**What you will do**:
From the entries that follow, copy exactly the lines beginning at the line holding "camera: 80 degrees left, 5 degrees up" and continuing through the line holding "delete | cobalt".

= Beginning of Section =

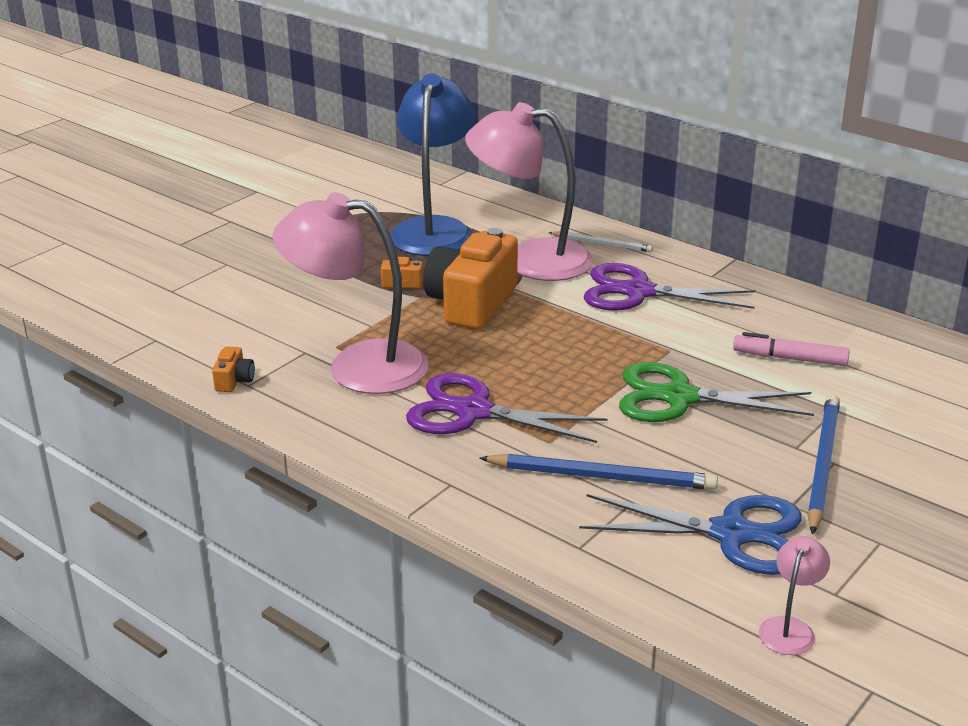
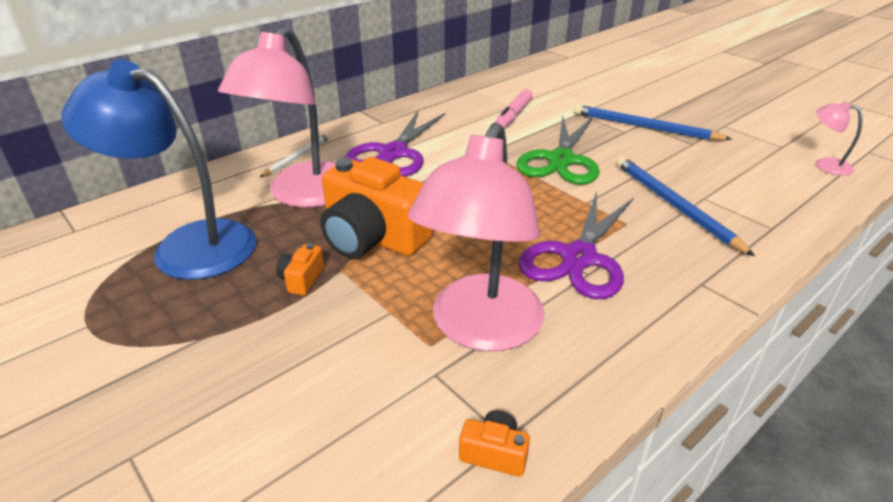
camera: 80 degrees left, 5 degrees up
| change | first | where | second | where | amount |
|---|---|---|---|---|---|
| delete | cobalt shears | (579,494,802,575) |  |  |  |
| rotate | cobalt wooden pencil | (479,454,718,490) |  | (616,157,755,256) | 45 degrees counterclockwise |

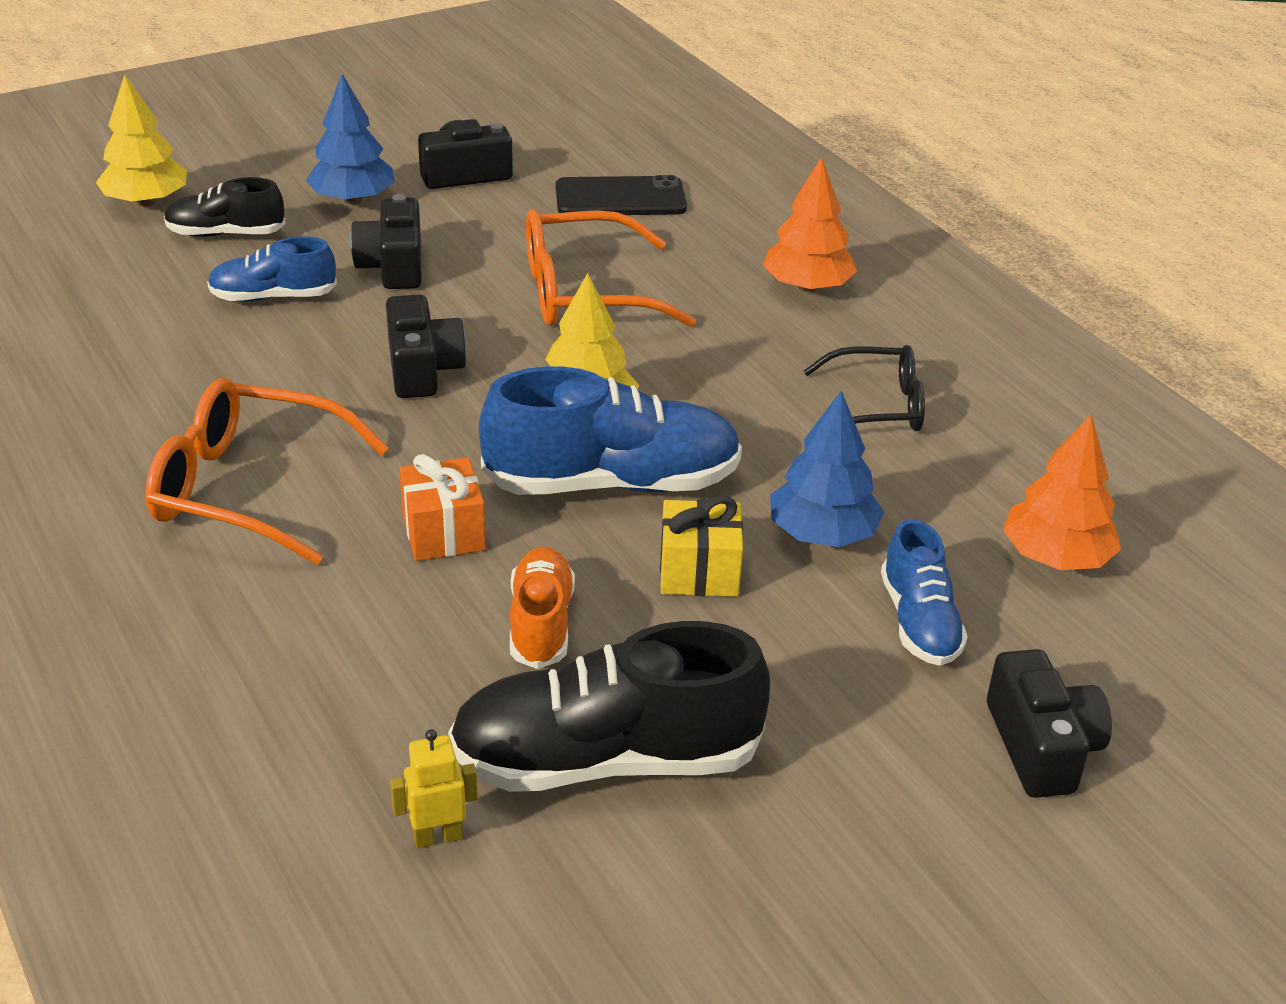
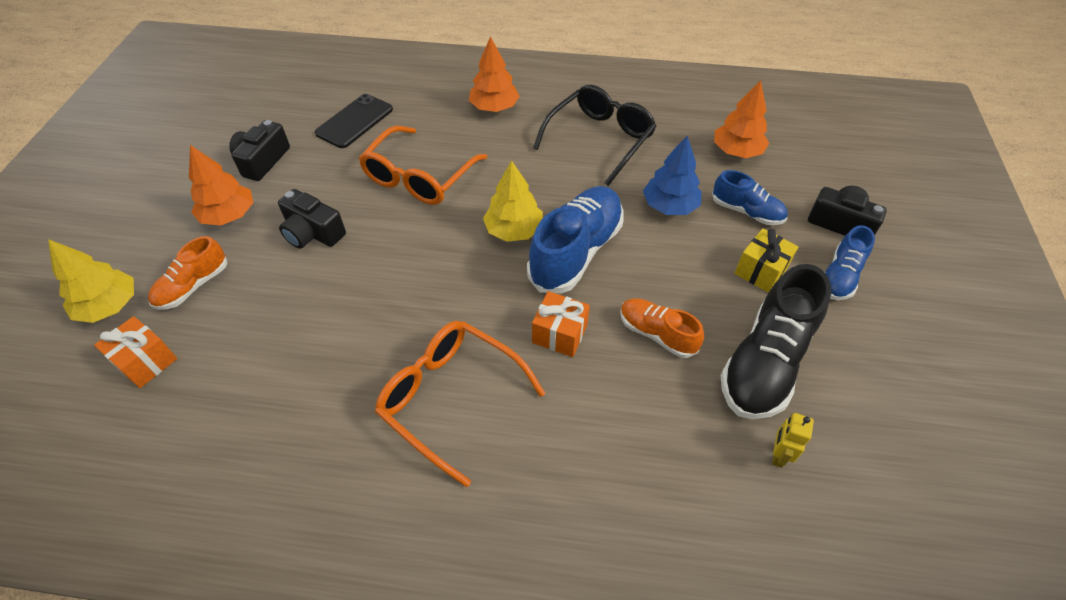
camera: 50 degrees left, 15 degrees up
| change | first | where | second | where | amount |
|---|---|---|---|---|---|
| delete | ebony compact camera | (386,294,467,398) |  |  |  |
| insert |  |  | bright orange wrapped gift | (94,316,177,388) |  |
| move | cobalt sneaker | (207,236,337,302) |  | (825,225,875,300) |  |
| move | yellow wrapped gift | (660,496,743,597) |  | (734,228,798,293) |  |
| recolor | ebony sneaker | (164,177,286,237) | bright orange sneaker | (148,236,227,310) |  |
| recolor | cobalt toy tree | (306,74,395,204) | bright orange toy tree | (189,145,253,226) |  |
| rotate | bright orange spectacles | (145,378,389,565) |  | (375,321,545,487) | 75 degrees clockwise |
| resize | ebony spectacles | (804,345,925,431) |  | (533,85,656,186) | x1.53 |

= End of Section =
= Beginning of Section =

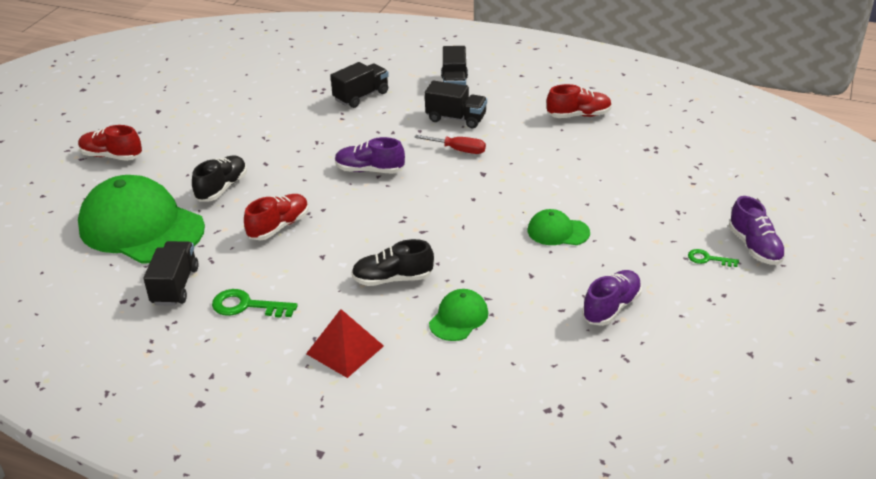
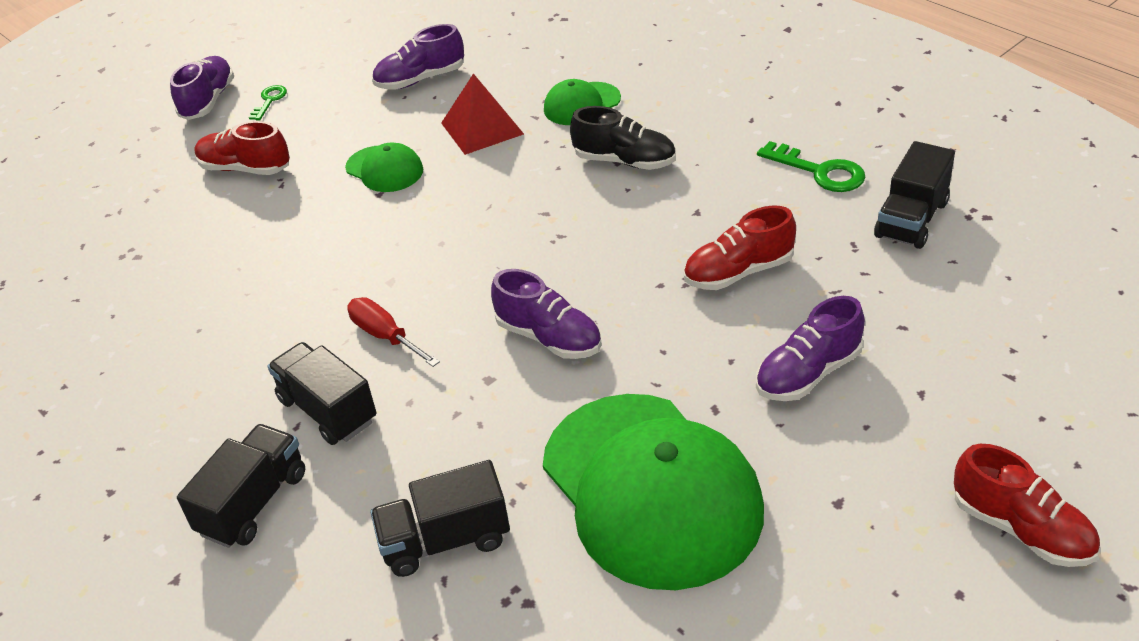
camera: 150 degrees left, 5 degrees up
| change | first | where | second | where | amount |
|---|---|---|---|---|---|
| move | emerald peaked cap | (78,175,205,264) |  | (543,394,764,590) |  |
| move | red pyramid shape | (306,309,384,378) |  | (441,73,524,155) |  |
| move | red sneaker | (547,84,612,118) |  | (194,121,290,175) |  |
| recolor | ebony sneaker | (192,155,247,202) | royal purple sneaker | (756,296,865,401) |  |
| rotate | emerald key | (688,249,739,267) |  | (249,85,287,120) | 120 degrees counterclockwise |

= End of Section =

**Task solution**:
camera: 80 degrees left, 5 degrees up
| change | first | where | second | where | amount |
|---|---|---|---|---|---|
| delete | cobalt shears | (579,494,802,575) |  |  |  |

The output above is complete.